### Records shown
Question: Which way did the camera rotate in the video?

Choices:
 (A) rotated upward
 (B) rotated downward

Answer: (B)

### Problem details
Identify every line in the rows above that contains the string "rotated", and copy each such line in full.

### Your solution
 (A) rotated upward
 (B) rotated downward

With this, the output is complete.